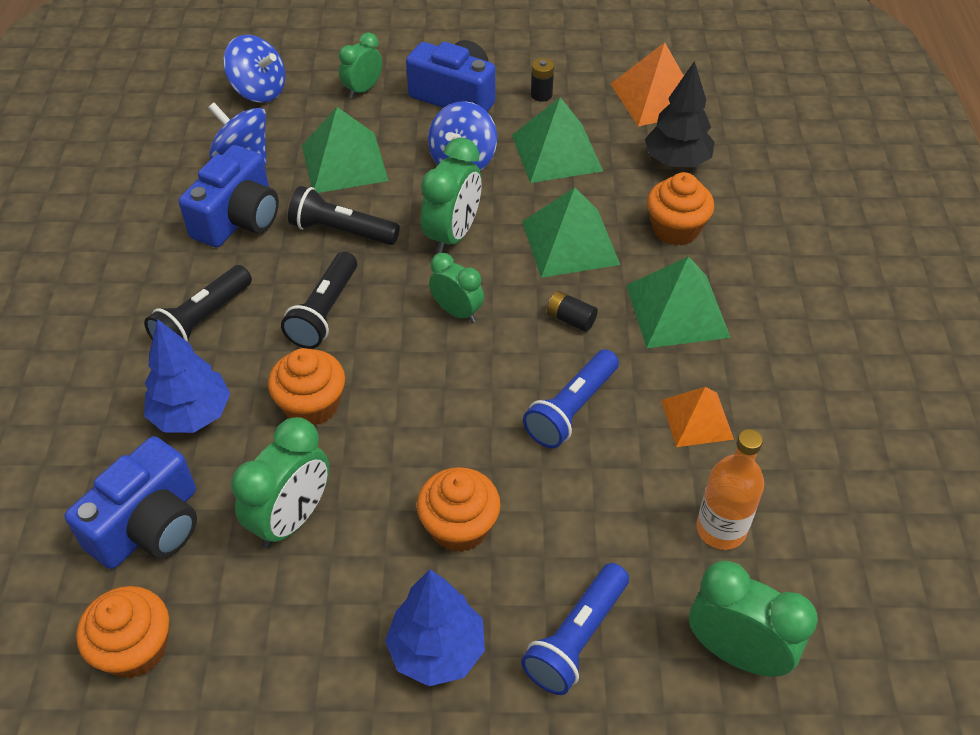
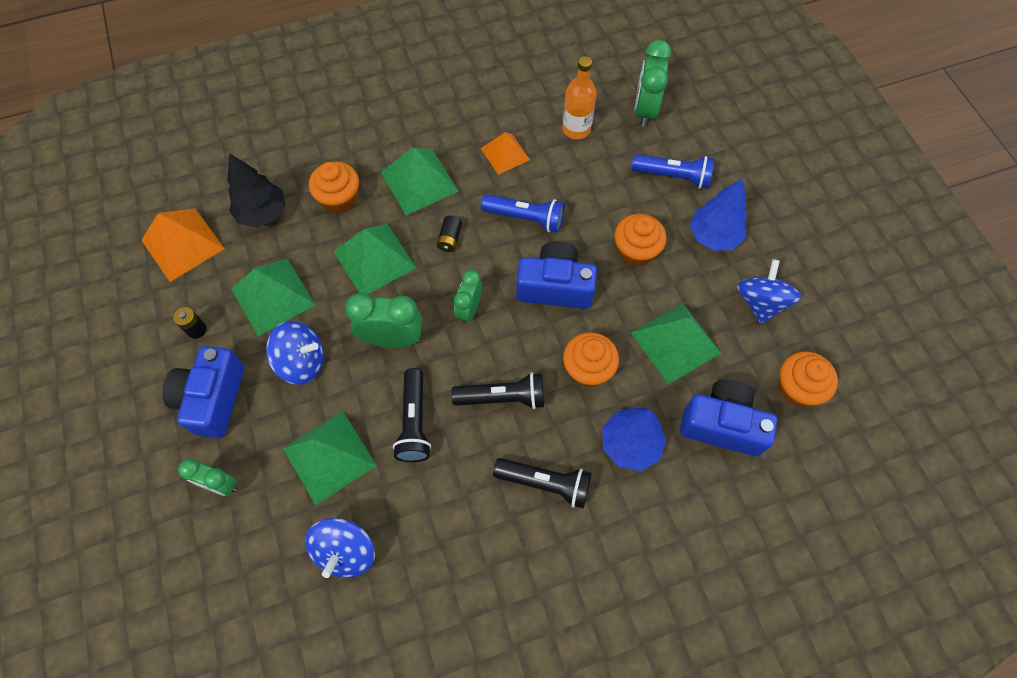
camera: 110 degrees left, 15 degrees up
blue camera [179,145,279,248] -> blue camera moved to [516,241,597,309]
blue spinning top [223,35,285,103] -> blue spinning top moved to [737,259,802,324]
green clock [231,417,329,549] -> green pyramid [631,303,721,384]

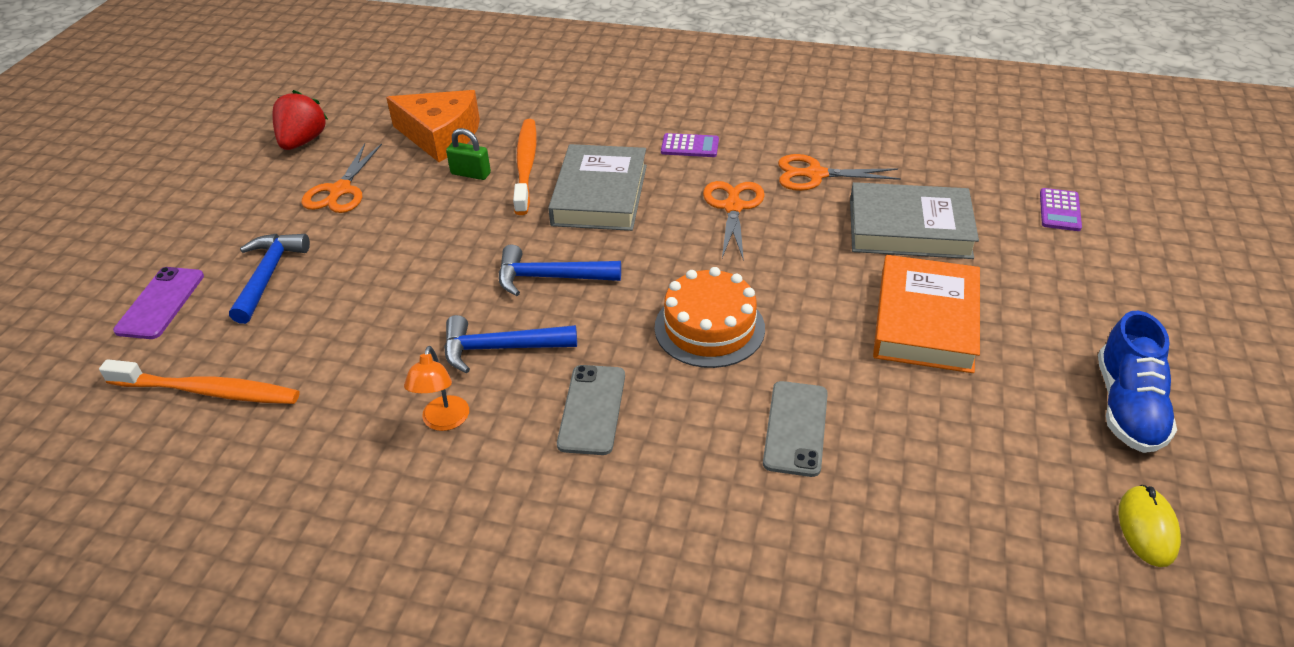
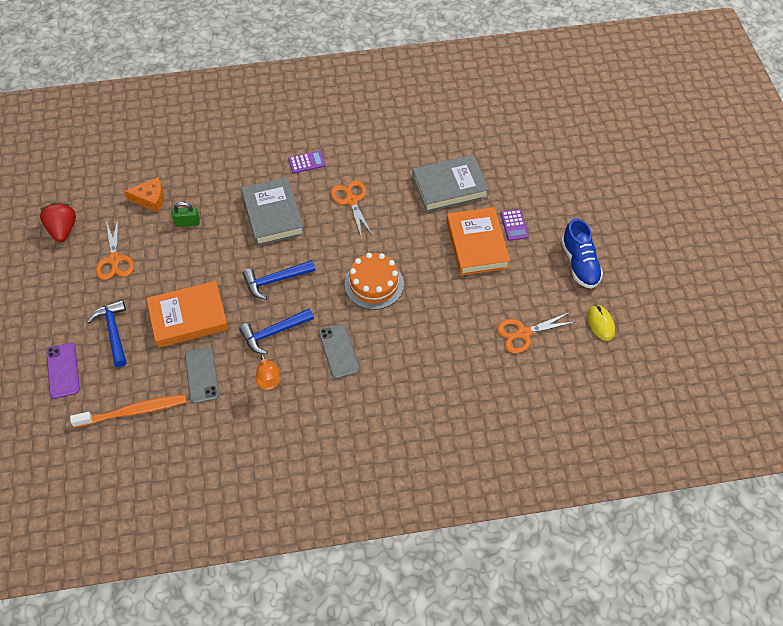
camera: 25 degrees left, 15 degrees up
orange cheese [386,90,480,162] -> orange cheese [124,177,164,212], size x0.64
orange toothbrush [513,119,537,215] -> none
grey phone [763,381,828,477] -> grey phone moved to [185,347,219,404]
orange scissors [778,154,901,191] -> orange scissors moved to [497,312,575,353]
purple calculator [1040,188,1082,231] -> purple calculator moved to [500,209,529,241]
none -> orange book [146,281,228,348]

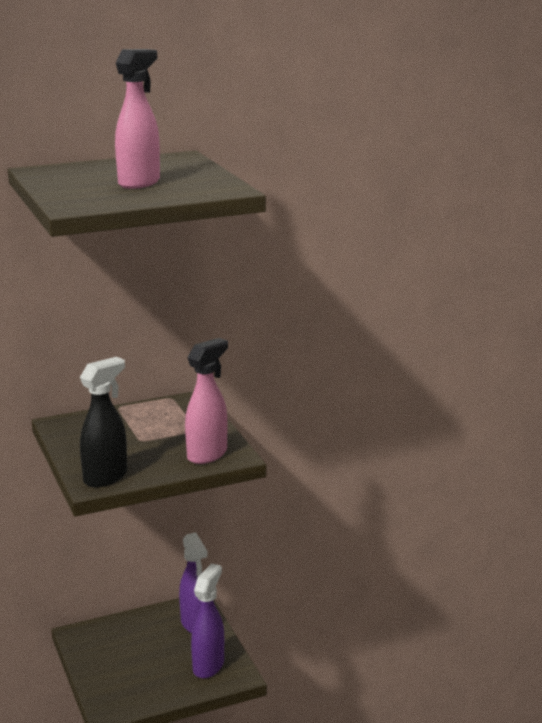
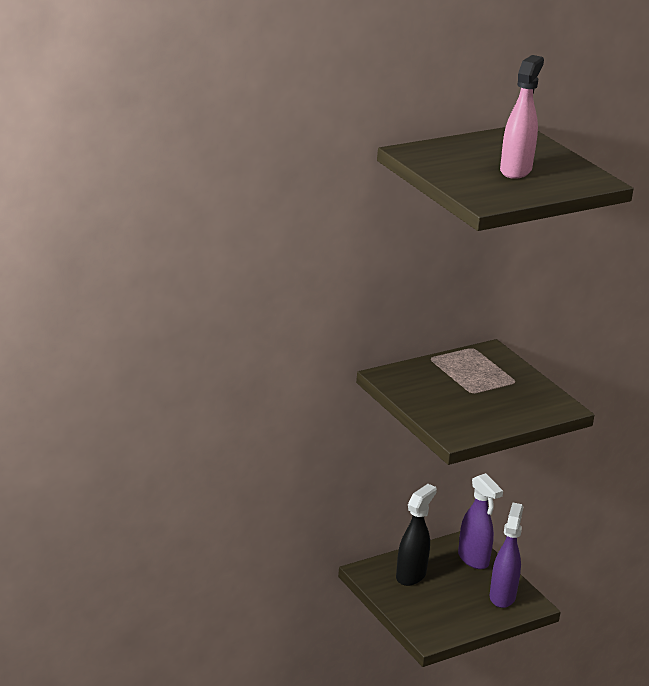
camera: 10 degrees left, 5 degrees up
black spray bottle [80,357,127,487] -> black spray bottle moved to [396,484,437,586]
pink spray bottle [185,338,228,464] -> none

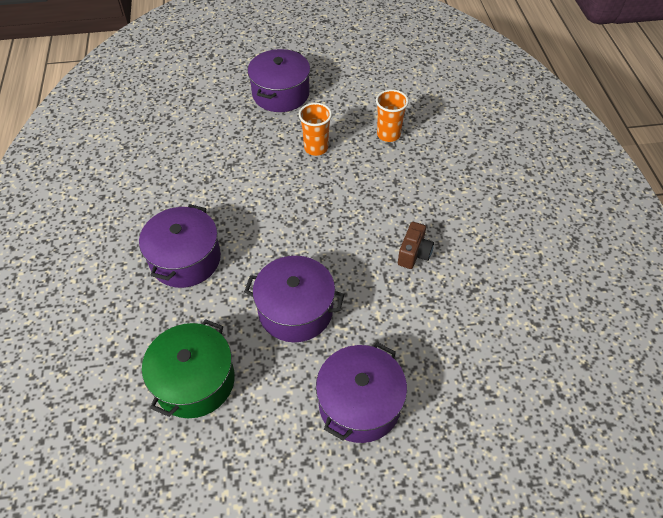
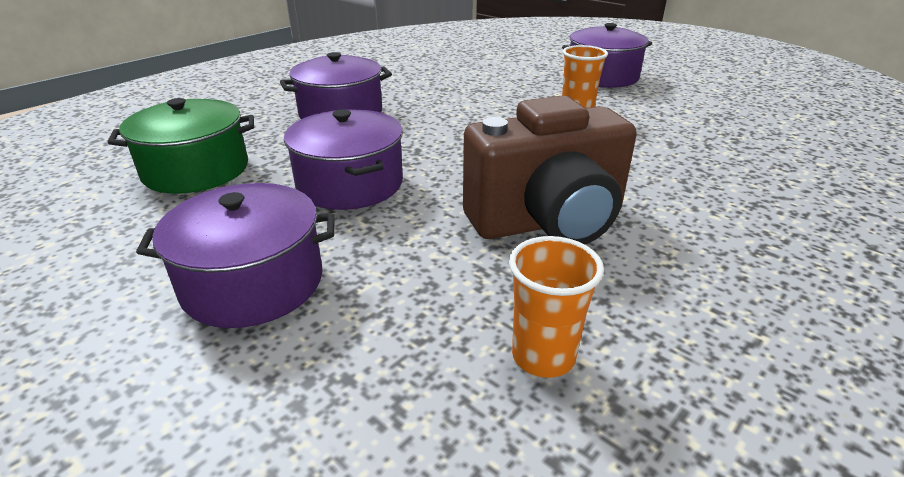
camera: 50 degrees right, 20 degrees down
orange cup [376,89,409,142] -> orange cup moved to [509,236,604,378]
brown camera [398,222,434,269] -> brown camera [463,96,637,245], size x2.29

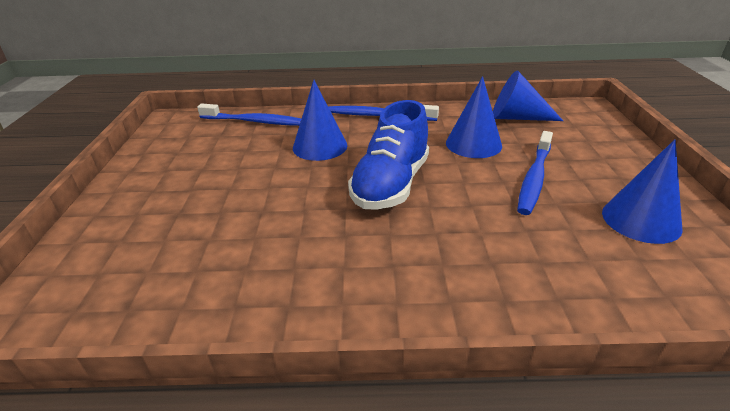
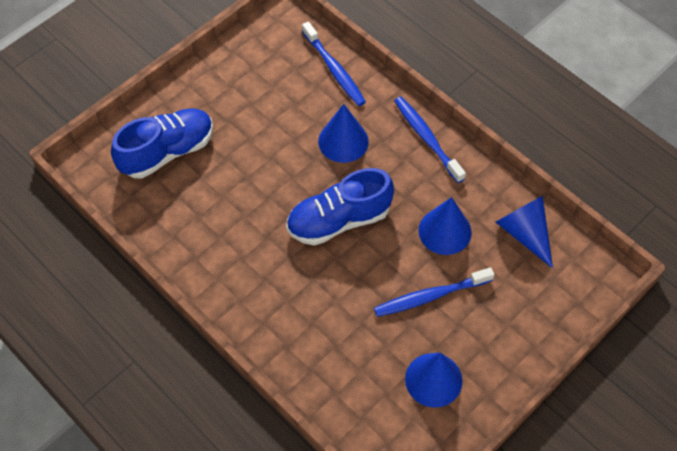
camera: 45 degrees right, 25 degrees up
none -> blue shoe [111,109,213,178]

**INSTRUCTION:** Look at the records above. Copy every line where the string "blue" occurs.

**YOUR RESPONSE:**
blue camera [179,145,279,248] -> blue camera moved to [516,241,597,309]
blue spinning top [223,35,285,103] -> blue spinning top moved to [737,259,802,324]
none -> blue shoe [111,109,213,178]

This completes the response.